PROBLEM DETAILS
Scan the records below for the line containing "R16: 910 (DGND, IND) -> 910 (IND, PULSE)" and the line containing "R1: 470 (N12, VIN) -> 2k (N12, VIN)". Copy both, plus every line between, exactly.

(Revision tracking records)
%%

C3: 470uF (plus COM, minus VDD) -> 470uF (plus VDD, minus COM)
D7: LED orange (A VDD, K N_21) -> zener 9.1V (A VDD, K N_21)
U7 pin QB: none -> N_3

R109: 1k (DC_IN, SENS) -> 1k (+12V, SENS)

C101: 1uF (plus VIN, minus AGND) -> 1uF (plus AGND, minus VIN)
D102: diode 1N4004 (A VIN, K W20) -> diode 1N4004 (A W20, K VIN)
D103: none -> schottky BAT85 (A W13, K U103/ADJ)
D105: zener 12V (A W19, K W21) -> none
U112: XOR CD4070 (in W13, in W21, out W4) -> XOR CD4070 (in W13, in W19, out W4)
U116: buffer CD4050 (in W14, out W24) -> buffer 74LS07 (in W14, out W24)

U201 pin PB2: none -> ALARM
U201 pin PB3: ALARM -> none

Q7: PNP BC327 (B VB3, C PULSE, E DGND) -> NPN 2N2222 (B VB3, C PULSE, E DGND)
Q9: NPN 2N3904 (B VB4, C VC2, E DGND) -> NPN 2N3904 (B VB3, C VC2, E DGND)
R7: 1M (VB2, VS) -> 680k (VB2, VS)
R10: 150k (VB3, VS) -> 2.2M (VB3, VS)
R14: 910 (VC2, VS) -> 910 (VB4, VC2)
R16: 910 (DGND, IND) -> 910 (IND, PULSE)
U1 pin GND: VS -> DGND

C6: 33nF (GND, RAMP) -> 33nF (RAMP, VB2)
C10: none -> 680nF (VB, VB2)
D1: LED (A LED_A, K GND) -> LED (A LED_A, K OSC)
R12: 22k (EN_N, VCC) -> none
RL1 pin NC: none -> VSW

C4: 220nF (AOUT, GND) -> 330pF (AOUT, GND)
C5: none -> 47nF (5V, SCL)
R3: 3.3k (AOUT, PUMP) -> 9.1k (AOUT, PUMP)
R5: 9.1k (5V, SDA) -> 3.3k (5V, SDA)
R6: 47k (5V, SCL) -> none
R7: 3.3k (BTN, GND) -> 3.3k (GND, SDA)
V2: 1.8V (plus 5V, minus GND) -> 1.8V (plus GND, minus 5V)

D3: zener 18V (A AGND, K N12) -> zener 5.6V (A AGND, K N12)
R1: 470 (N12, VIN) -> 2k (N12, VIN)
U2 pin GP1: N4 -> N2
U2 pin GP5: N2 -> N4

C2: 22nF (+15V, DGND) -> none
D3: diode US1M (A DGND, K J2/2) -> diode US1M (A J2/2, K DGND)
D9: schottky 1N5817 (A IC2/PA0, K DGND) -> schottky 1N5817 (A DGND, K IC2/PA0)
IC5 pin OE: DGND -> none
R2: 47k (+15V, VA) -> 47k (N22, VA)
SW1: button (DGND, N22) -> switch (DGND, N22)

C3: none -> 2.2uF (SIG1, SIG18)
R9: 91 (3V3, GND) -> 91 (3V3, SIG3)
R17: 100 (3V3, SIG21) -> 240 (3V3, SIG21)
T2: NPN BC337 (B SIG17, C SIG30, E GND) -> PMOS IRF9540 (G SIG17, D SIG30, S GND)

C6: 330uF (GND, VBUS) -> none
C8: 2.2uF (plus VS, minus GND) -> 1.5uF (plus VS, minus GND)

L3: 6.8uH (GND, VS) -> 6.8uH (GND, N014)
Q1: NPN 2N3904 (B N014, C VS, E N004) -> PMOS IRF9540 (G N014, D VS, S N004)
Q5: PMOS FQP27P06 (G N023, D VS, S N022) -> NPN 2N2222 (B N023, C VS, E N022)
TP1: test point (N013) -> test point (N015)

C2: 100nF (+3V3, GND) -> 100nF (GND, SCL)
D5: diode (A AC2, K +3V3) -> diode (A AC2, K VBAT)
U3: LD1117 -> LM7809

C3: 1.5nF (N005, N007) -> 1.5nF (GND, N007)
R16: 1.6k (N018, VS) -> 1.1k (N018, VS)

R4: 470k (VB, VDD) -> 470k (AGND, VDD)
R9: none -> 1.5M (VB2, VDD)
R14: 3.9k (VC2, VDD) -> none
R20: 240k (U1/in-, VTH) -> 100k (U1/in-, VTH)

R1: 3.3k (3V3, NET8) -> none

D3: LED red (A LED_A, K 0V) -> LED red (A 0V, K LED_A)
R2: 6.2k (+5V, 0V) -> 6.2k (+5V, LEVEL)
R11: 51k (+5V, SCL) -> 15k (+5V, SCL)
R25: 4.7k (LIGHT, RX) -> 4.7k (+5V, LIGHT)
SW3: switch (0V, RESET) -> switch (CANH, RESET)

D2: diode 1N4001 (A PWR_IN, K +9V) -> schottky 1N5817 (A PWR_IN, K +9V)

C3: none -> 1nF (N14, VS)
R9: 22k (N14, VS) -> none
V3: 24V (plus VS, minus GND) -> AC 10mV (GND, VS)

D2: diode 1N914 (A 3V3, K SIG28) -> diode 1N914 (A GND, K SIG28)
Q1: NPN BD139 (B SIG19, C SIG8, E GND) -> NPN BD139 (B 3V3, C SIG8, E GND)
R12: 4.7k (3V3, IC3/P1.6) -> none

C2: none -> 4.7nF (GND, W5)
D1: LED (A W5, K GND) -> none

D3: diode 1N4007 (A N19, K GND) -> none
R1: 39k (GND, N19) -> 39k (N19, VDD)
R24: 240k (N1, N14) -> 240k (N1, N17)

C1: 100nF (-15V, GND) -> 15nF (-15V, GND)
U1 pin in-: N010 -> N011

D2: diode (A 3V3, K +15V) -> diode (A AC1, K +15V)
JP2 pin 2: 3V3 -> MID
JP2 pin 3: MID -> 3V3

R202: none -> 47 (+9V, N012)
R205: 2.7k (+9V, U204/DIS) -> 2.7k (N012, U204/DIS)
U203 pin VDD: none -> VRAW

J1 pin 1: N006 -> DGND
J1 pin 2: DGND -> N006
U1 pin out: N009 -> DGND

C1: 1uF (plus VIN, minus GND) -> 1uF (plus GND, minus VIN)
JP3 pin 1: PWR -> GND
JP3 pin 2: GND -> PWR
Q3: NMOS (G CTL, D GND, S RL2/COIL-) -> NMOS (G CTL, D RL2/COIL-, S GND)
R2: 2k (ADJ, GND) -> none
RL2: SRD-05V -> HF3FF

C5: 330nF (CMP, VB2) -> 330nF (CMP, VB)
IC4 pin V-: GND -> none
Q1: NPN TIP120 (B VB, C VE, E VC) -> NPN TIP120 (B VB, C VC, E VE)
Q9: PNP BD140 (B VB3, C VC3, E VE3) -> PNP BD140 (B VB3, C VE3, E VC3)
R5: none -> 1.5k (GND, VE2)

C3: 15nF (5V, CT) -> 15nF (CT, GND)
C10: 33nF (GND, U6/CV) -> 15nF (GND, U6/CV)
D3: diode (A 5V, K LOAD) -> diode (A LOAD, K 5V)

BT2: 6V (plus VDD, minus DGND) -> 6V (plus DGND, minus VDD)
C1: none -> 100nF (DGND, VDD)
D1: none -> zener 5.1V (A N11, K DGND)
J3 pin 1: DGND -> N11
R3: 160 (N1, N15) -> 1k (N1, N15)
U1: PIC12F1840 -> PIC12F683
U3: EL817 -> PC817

%%

ANSWER BOX
R16: 910 (DGND, IND) -> 910 (IND, PULSE)
U1 pin GND: VS -> DGND

C6: 33nF (GND, RAMP) -> 33nF (RAMP, VB2)
C10: none -> 680nF (VB, VB2)
D1: LED (A LED_A, K GND) -> LED (A LED_A, K OSC)
R12: 22k (EN_N, VCC) -> none
RL1 pin NC: none -> VSW

C4: 220nF (AOUT, GND) -> 330pF (AOUT, GND)
C5: none -> 47nF (5V, SCL)
R3: 3.3k (AOUT, PUMP) -> 9.1k (AOUT, PUMP)
R5: 9.1k (5V, SDA) -> 3.3k (5V, SDA)
R6: 47k (5V, SCL) -> none
R7: 3.3k (BTN, GND) -> 3.3k (GND, SDA)
V2: 1.8V (plus 5V, minus GND) -> 1.8V (plus GND, minus 5V)

D3: zener 18V (A AGND, K N12) -> zener 5.6V (A AGND, K N12)
R1: 470 (N12, VIN) -> 2k (N12, VIN)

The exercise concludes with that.